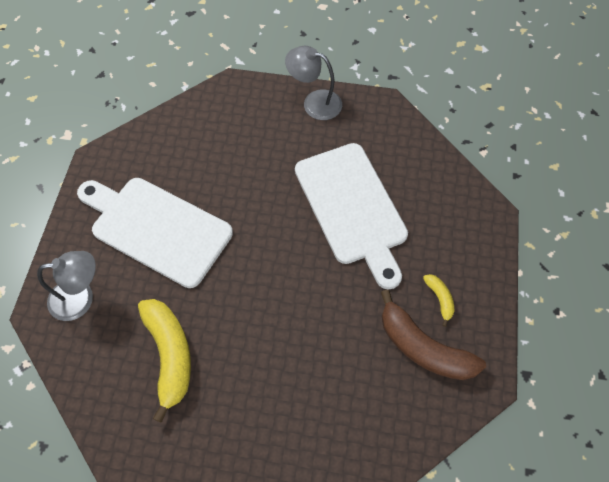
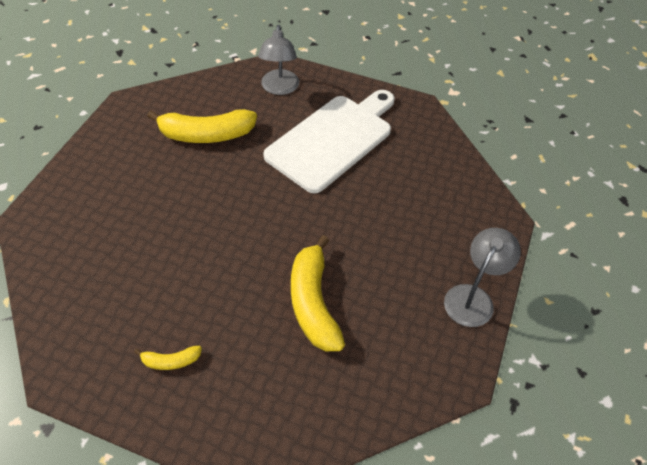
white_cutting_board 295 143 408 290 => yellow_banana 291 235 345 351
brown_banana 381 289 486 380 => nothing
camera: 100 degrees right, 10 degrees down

• **Problem to solve**:
Print the full listing above exactly. Pictures stay out of the copy.

• **Output for this task**:
white_cutting_board 295 143 408 290 => yellow_banana 291 235 345 351
brown_banana 381 289 486 380 => nothing
camera: 100 degrees right, 10 degrees down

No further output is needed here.